THE PROBLEM:
Determine how many lines in the material hold the string "yellow", then reply with that number only.

GIVEN DATA:
========

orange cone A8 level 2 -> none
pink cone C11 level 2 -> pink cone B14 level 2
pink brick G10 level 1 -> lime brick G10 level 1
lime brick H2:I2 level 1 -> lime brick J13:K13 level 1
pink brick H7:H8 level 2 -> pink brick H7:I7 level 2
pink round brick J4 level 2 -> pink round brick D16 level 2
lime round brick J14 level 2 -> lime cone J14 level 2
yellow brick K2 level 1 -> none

========

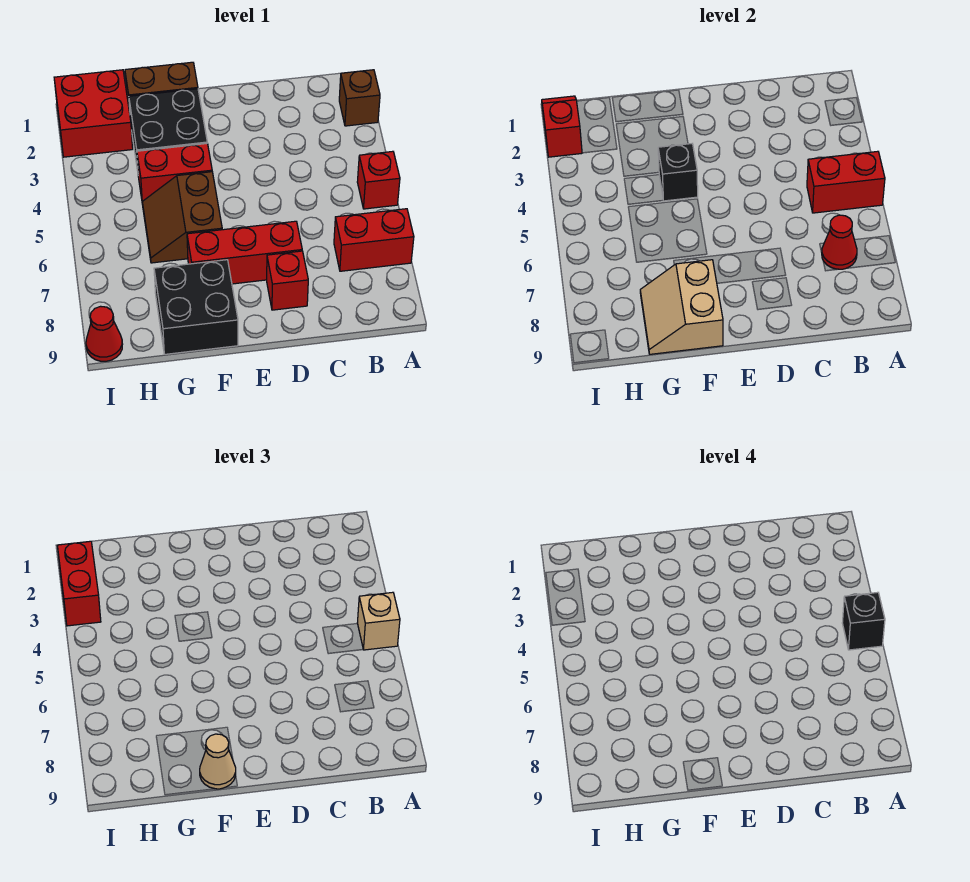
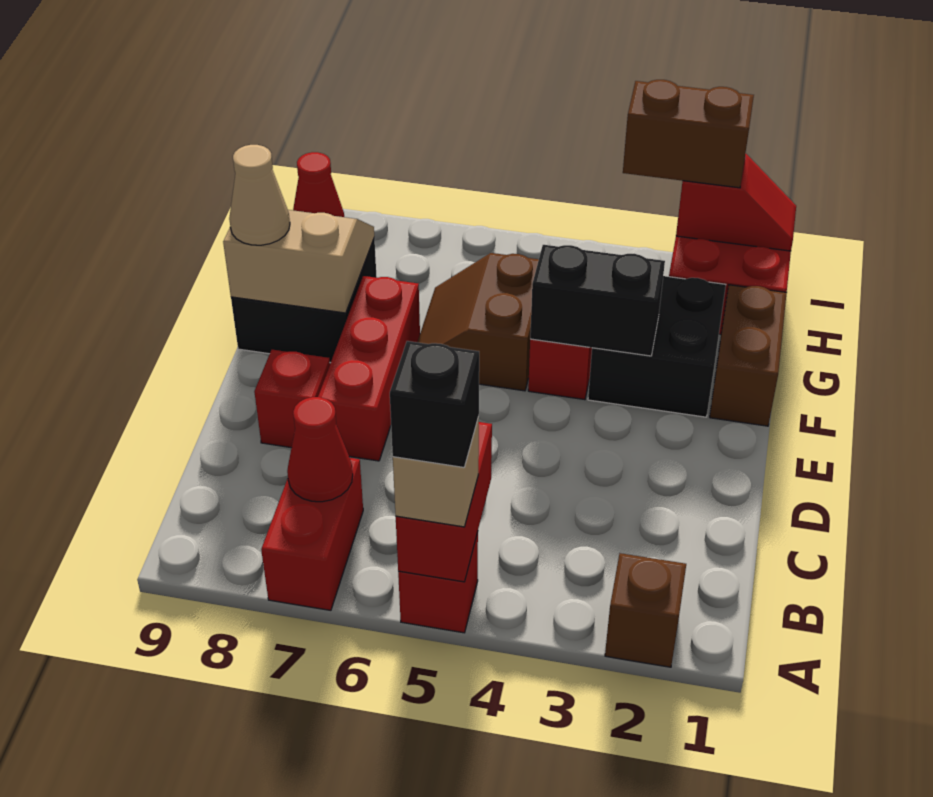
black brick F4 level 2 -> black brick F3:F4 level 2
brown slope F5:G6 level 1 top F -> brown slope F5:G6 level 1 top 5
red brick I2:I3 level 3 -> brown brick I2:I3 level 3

========

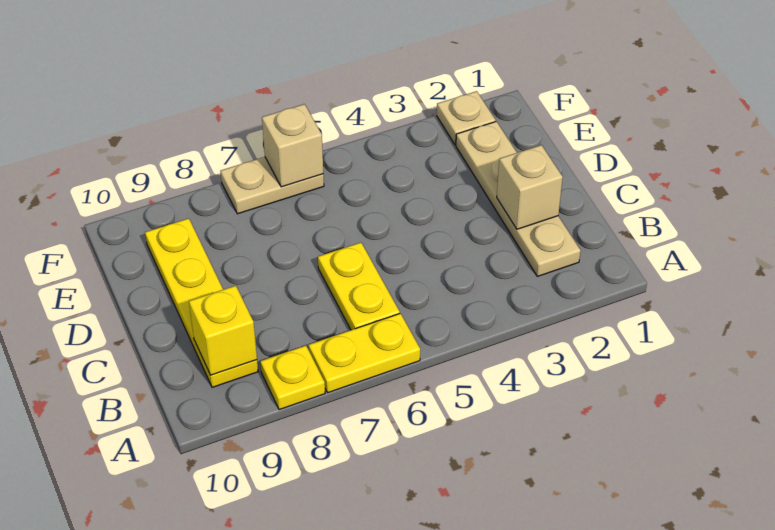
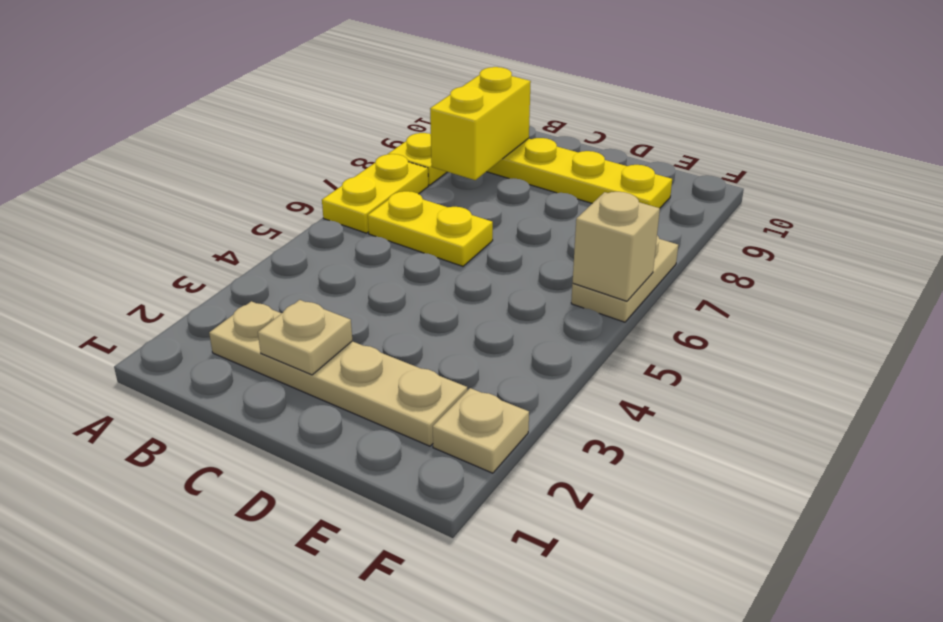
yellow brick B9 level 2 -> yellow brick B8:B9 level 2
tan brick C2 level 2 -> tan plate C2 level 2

========

RESPONSE AREA:
2